[Data listing — start]
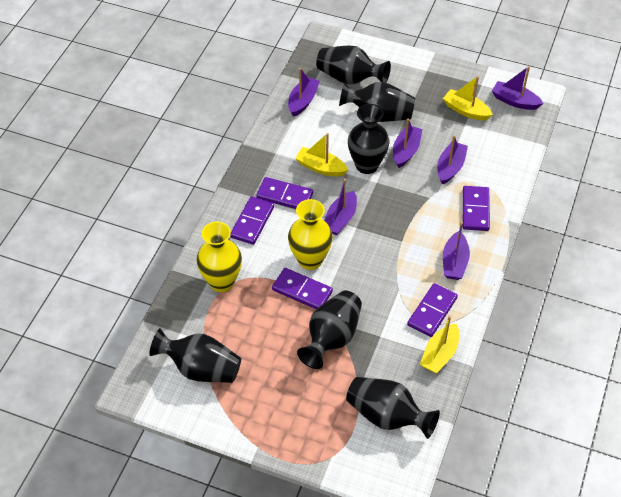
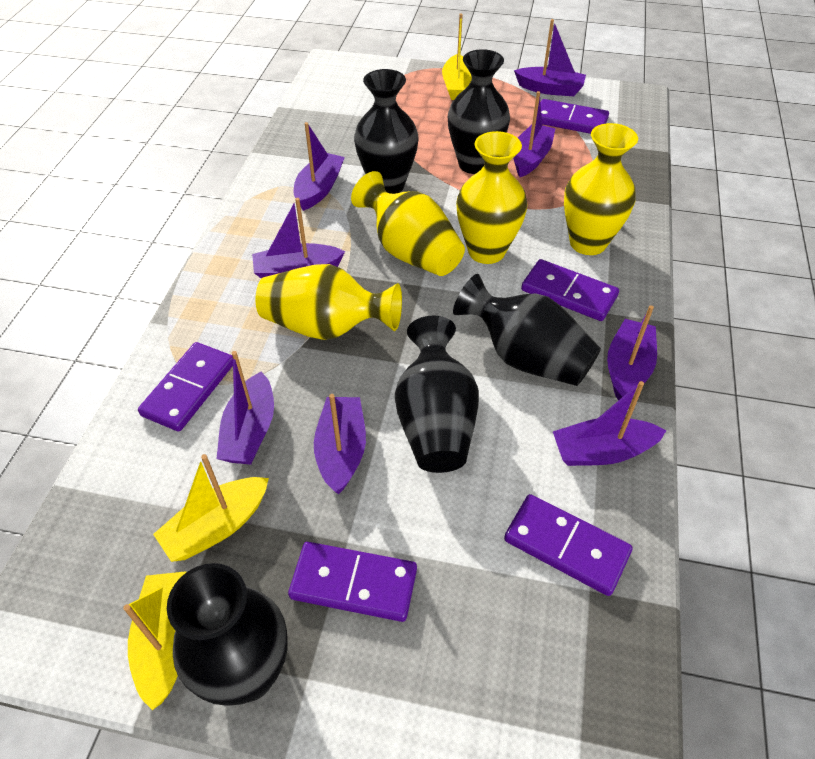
black vase: 6 -> 5
purple boat: 6 -> 8
yellow vase: 2 -> 4

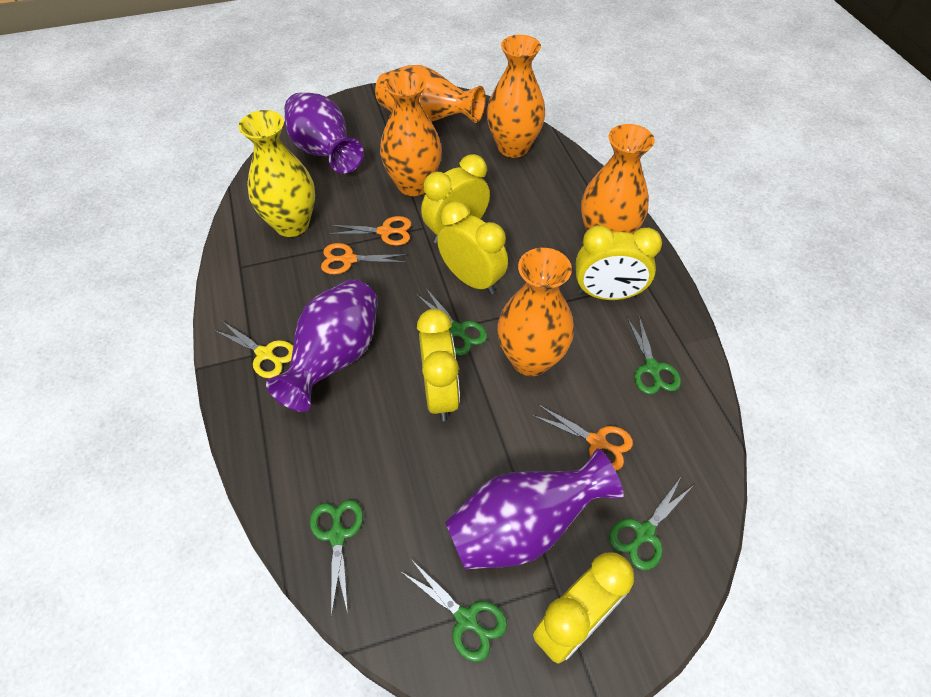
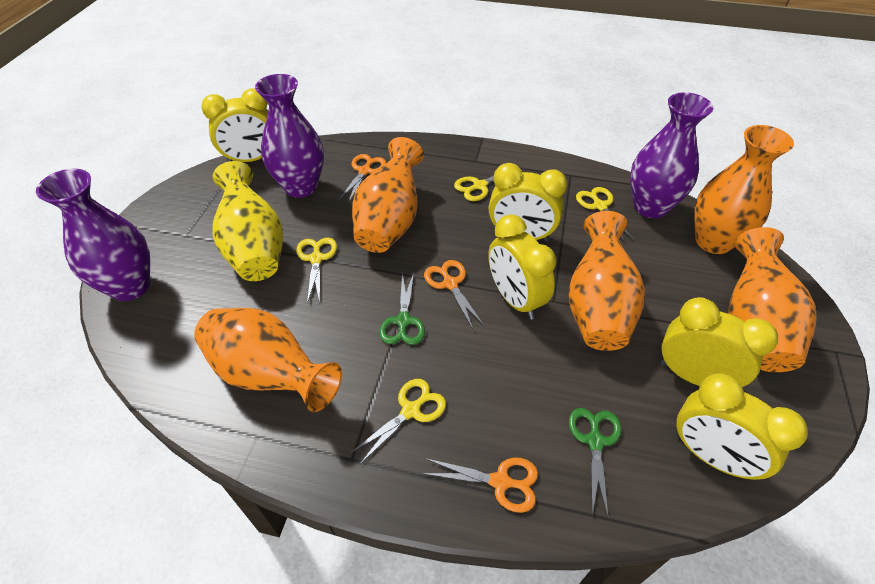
green scissors: 5 -> 2
yellow scissors: 1 -> 4

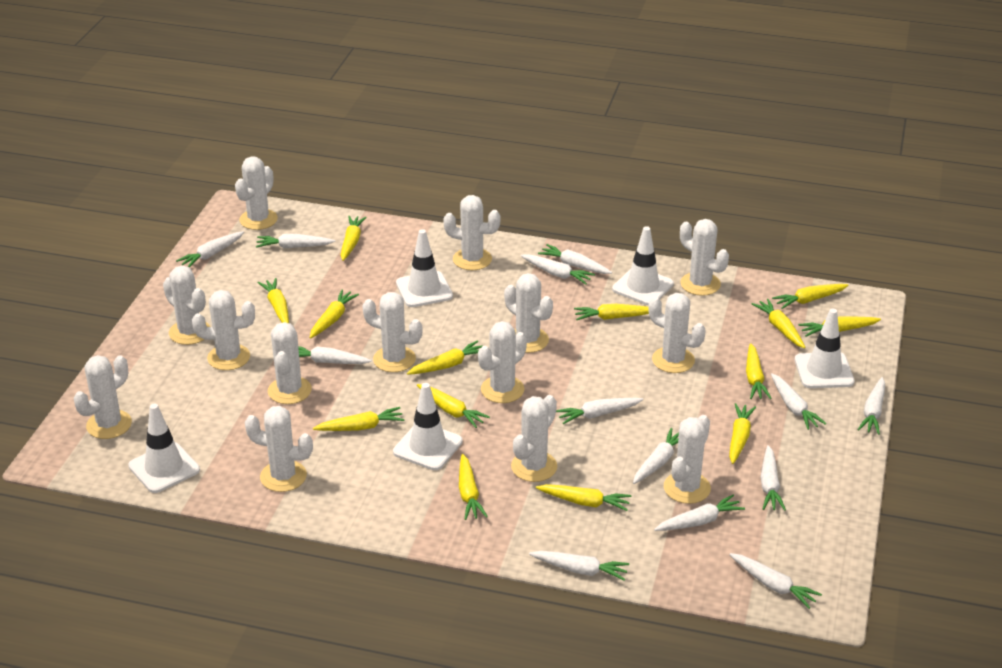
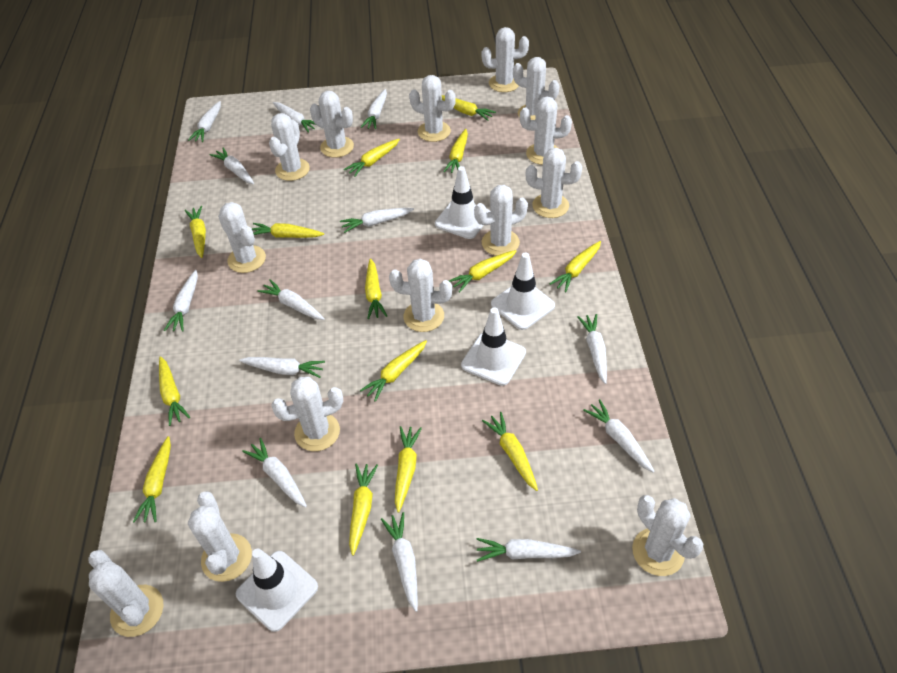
white traffic cone: 5 -> 4

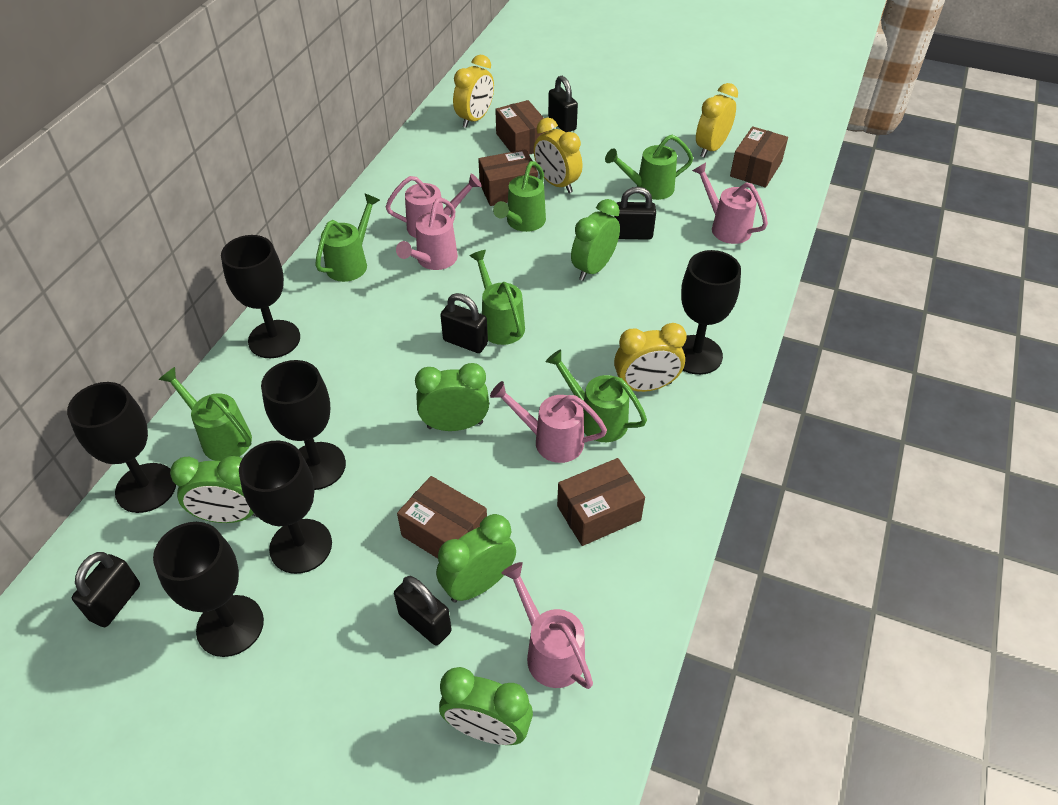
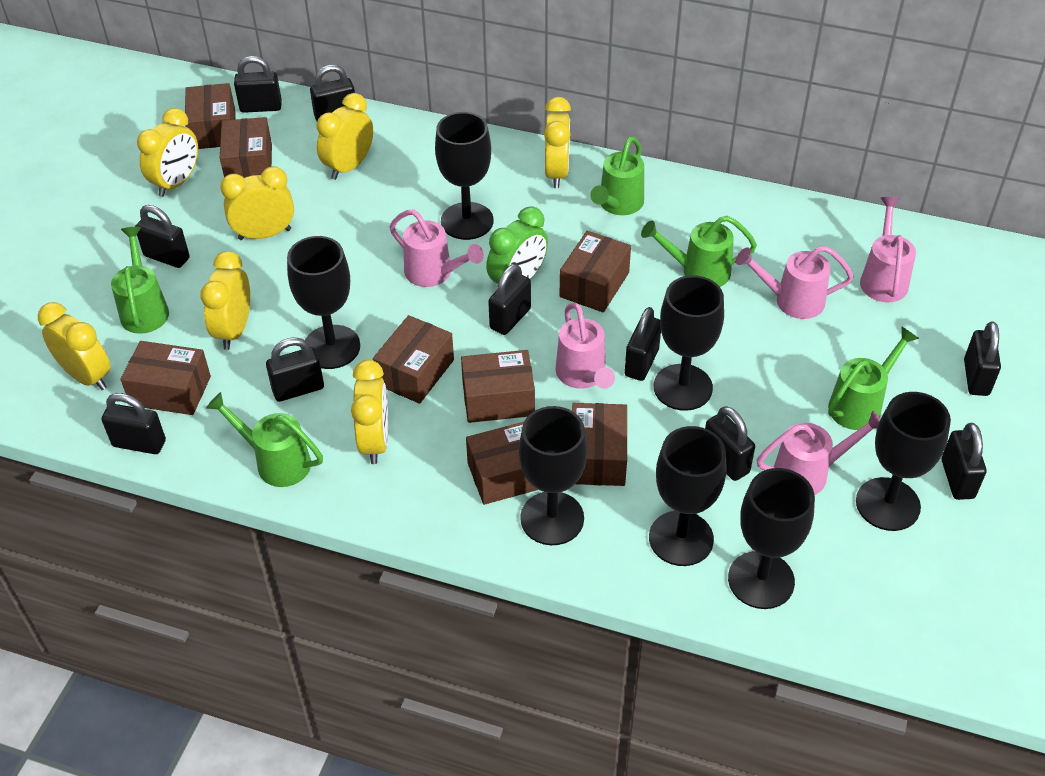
black goblet: 6 -> 7
black padlock: 5 -> 10
brown box: 5 -> 8
green clock: 5 -> 1
green watering can: 6 -> 5
yellow clock: 4 -> 7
[Data listing — finish]
[Required work]
Copy out each line of the data where the string "black" appears.

[Written response]
black vase: 6 -> 5
black goblet: 6 -> 7
black padlock: 5 -> 10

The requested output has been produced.